» YOUR INSTRUCTIONS
Exactly the lines from the line containing "(423, 332) = (133, 266): red" through the last line of the entries below should appear in the answer, reproduced verbatim.
** EXTRACTED ENTRIES follows **
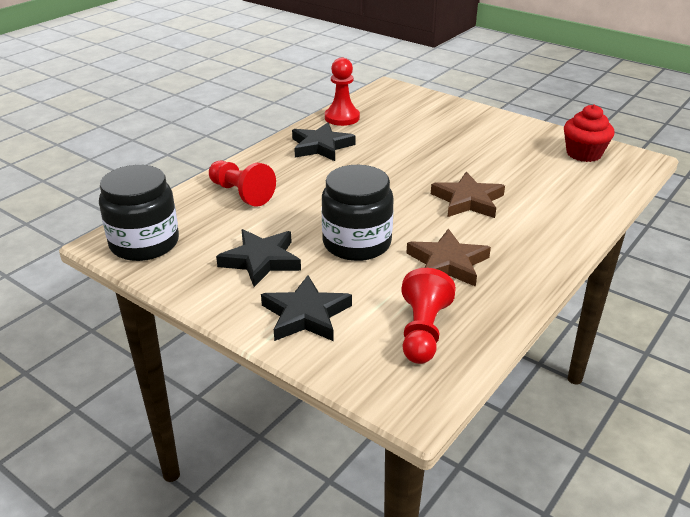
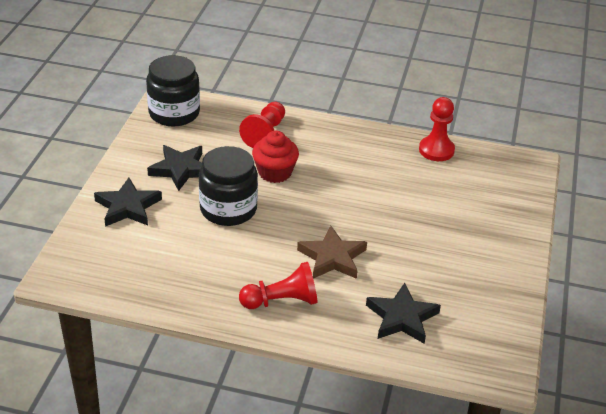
camera: 65 degrees right, 5 degrees up
(321, 146) = (371, 152): black star -> black star (402, 318)
(423, 332) = (133, 266): red pawn -> red pawn (282, 301)
(448, 263) = (226, 263): brown star -> none
(583, 154) = (484, 325): red cupcake -> red cupcake (275, 172)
** End of EXTRACTED ENTRIES **
» SOLUTION TO THIS TASK
(423, 332) = (133, 266): red pawn -> red pawn (282, 301)
(448, 263) = (226, 263): brown star -> none
(583, 154) = (484, 325): red cupcake -> red cupcake (275, 172)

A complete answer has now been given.